EXERCISE OBJECTIVE
Set down every entry again word for word, please, but skip the pictures.

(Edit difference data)

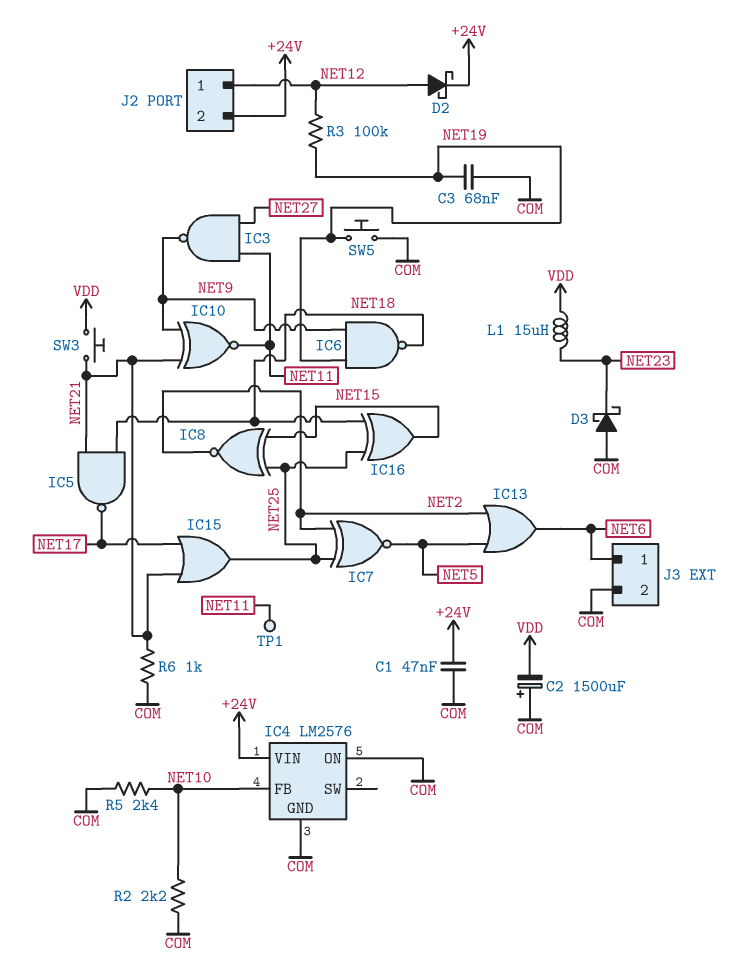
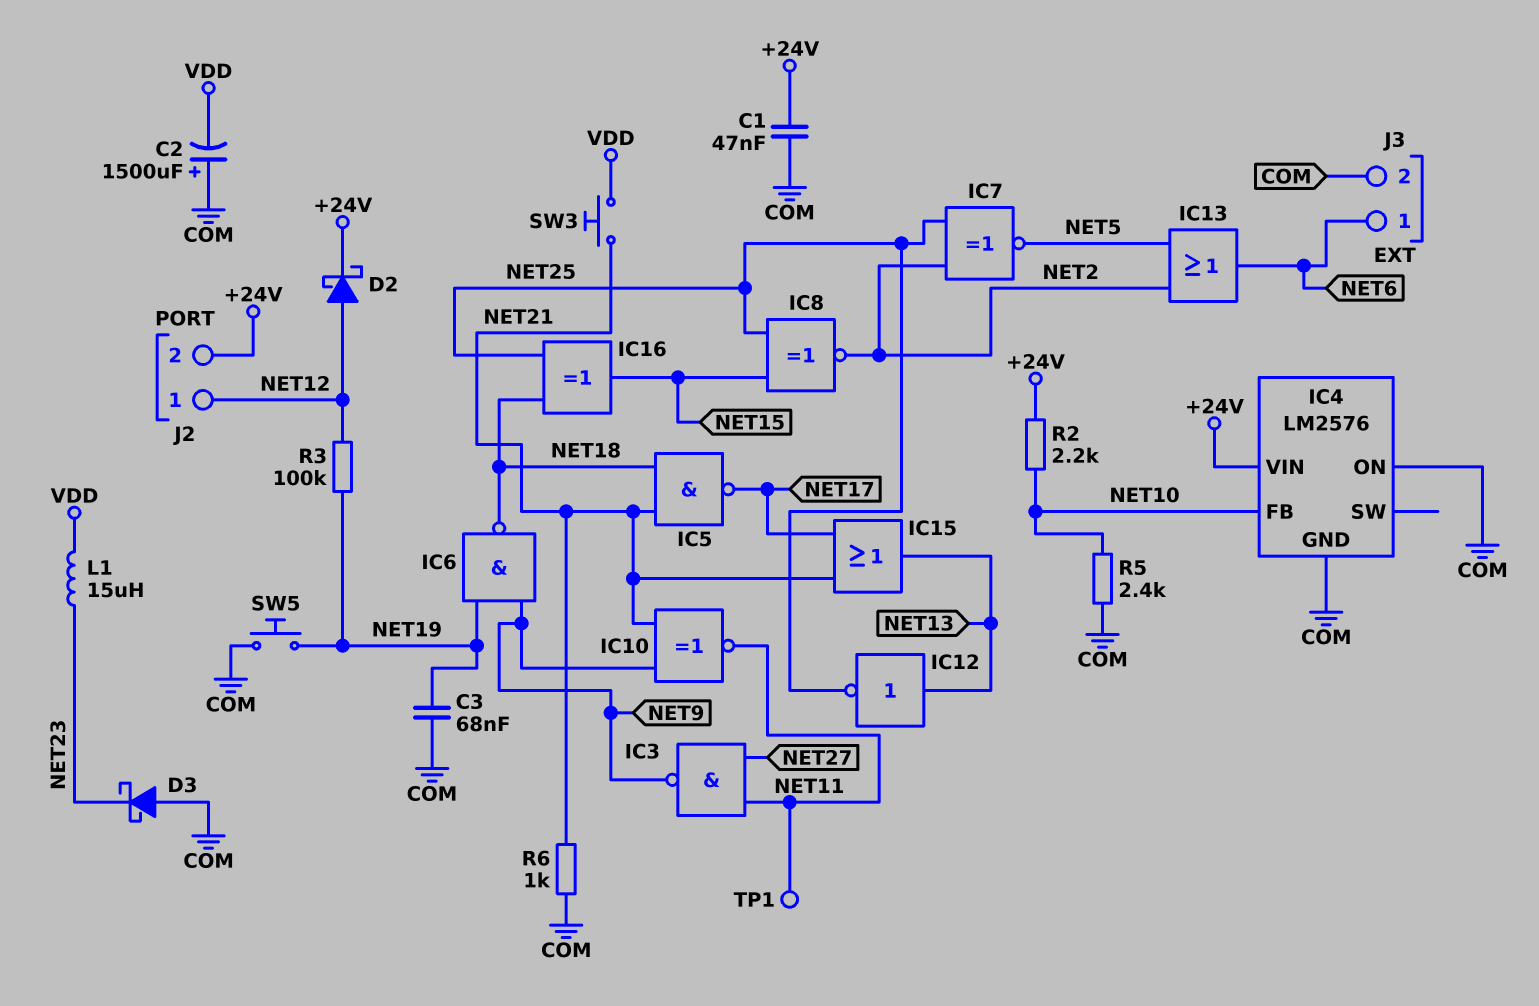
IC12: none -> NOT (in NET13, out NET25)
IC15: OR (in NET17, in NET21, out NET25) -> OR (in NET17, in NET21, out NET13)
R2: 2.2k (COM, NET10) -> 2.2k (+24V, NET10)

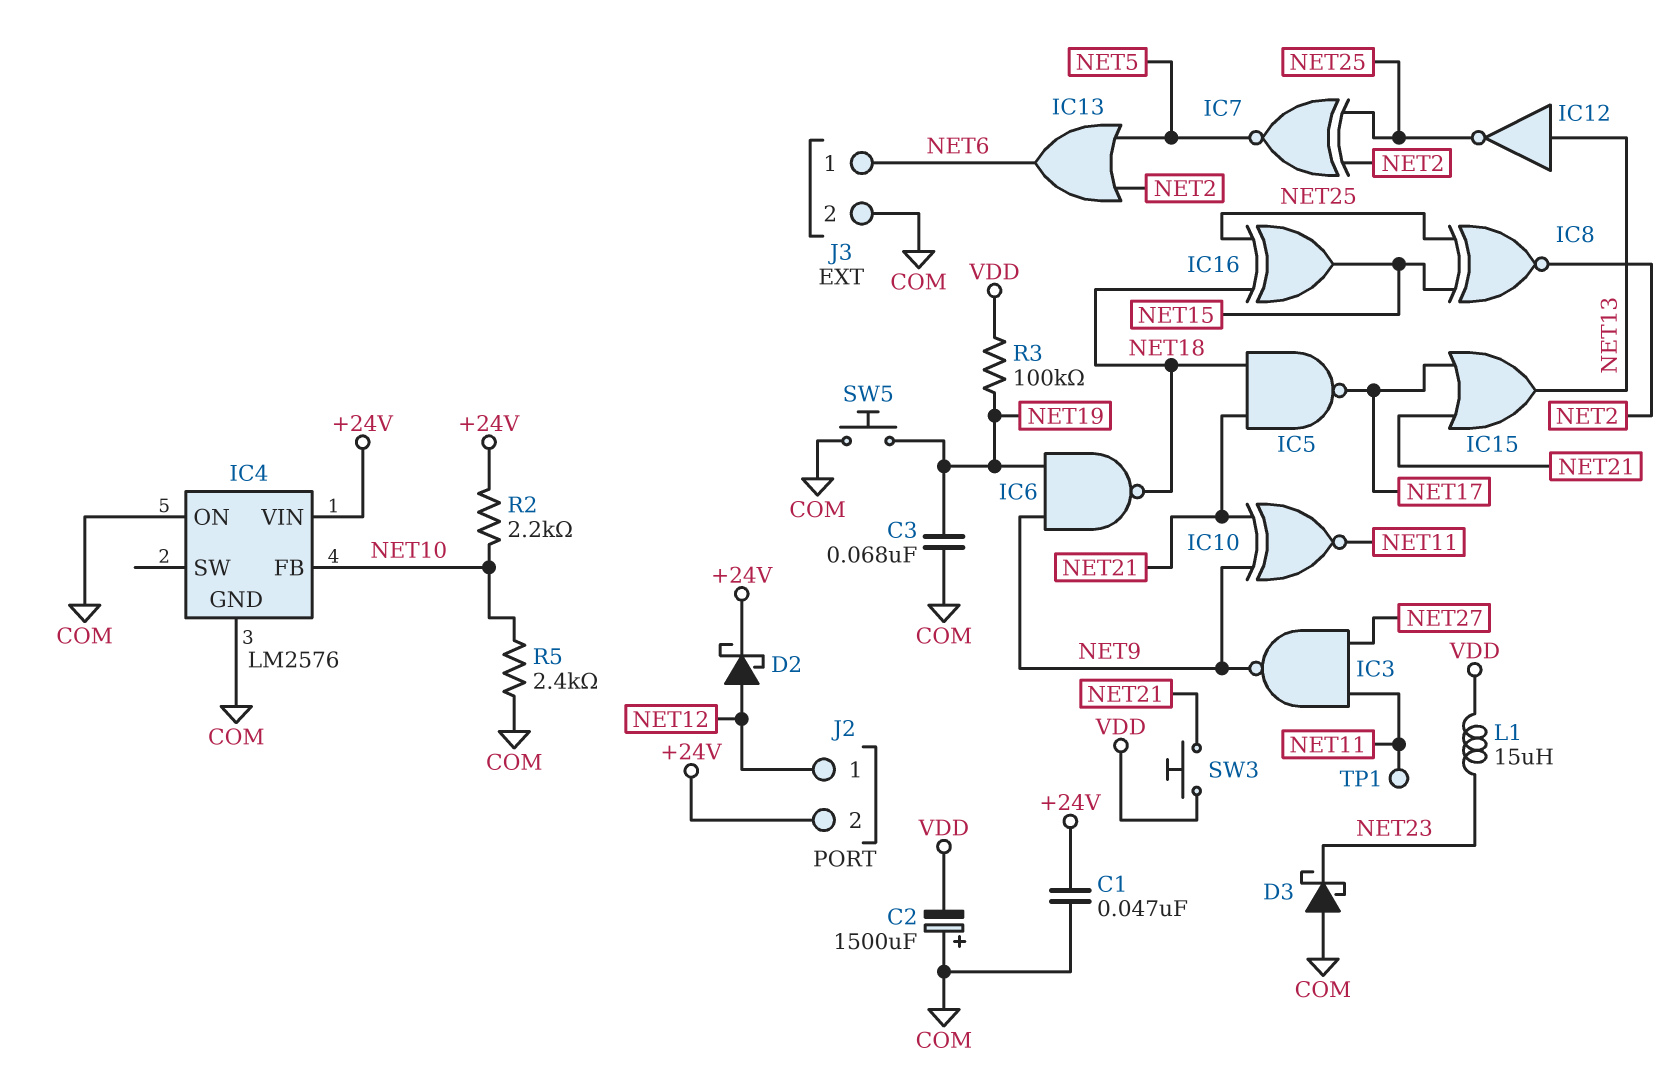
R3: 100k (NET12, NET19) -> 100k (NET19, VDD)
R6: 1k (COM, NET21) -> none

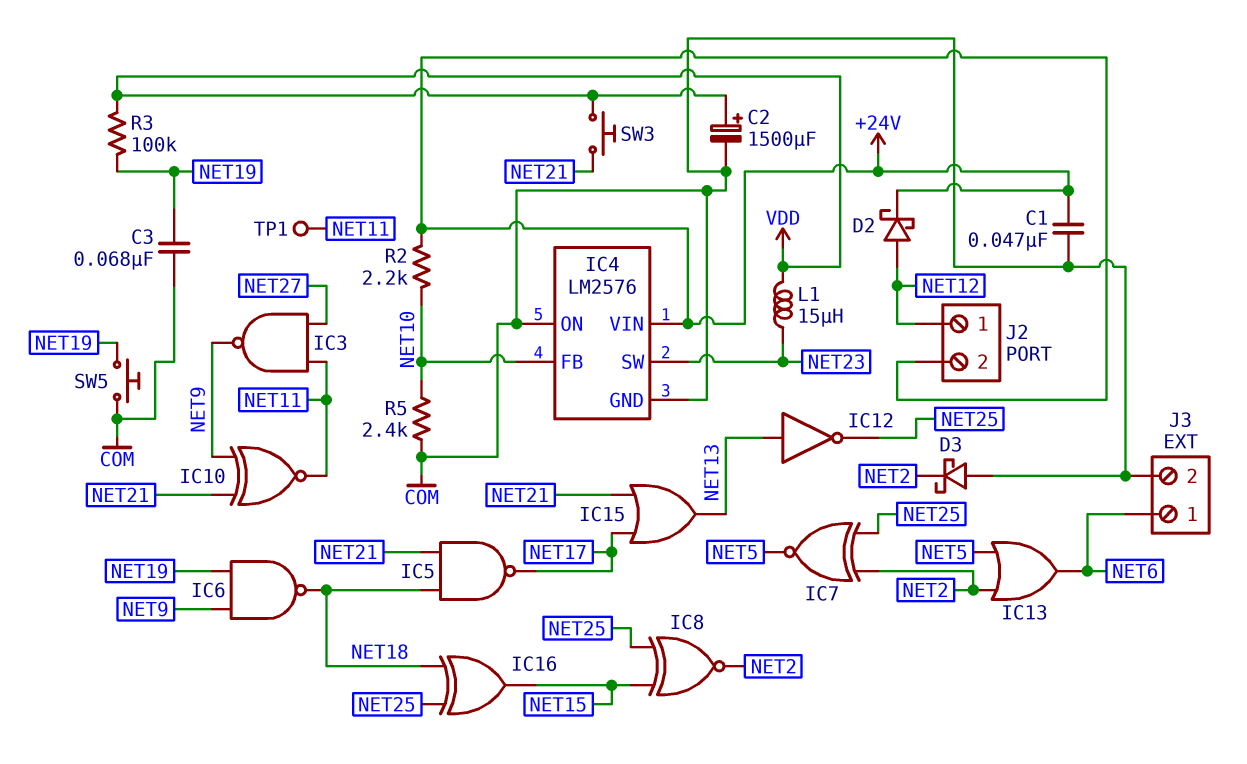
C2: 1500uF (plus COM, minus VDD) -> 1500uF (plus VDD, minus COM)
D3: schottky (A COM, K NET23) -> schottky (A COM, K NET2)
IC4 pin SW: none -> NET23

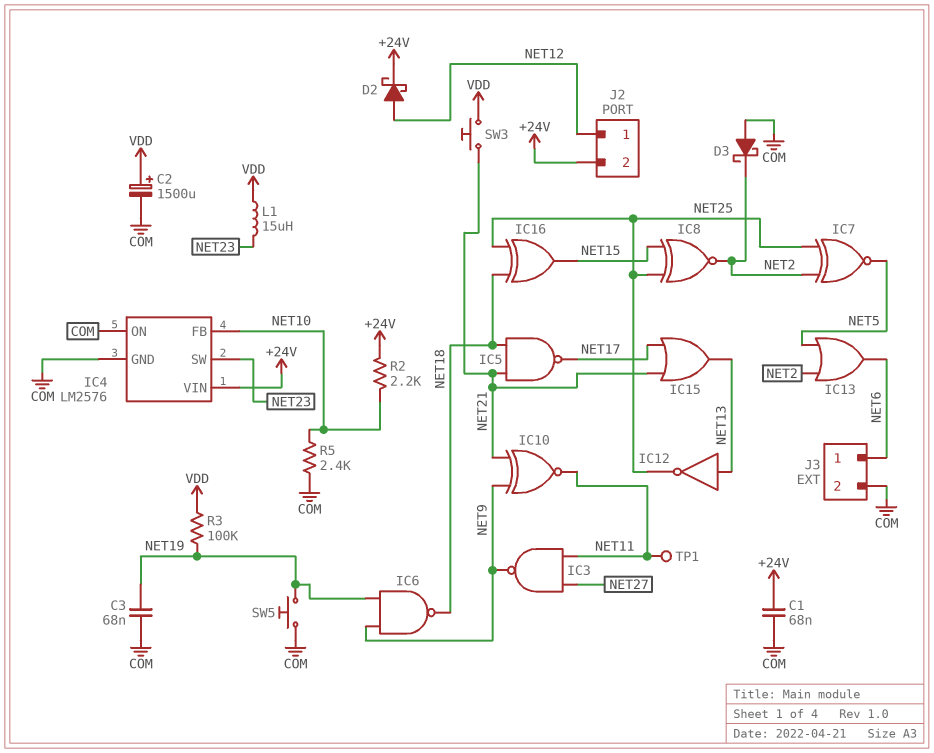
C1: 47nF (+24V, COM) -> 68nF (+24V, COM)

EXERCISE RESULT
IC12: none -> NOT (in NET13, out NET25)
IC15: OR (in NET17, in NET21, out NET25) -> OR (in NET17, in NET21, out NET13)
R2: 2.2k (COM, NET10) -> 2.2k (+24V, NET10)

R3: 100k (NET12, NET19) -> 100k (NET19, VDD)
R6: 1k (COM, NET21) -> none

C2: 1500uF (plus COM, minus VDD) -> 1500uF (plus VDD, minus COM)
D3: schottky (A COM, K NET23) -> schottky (A COM, K NET2)
IC4 pin SW: none -> NET23

C1: 47nF (+24V, COM) -> 68nF (+24V, COM)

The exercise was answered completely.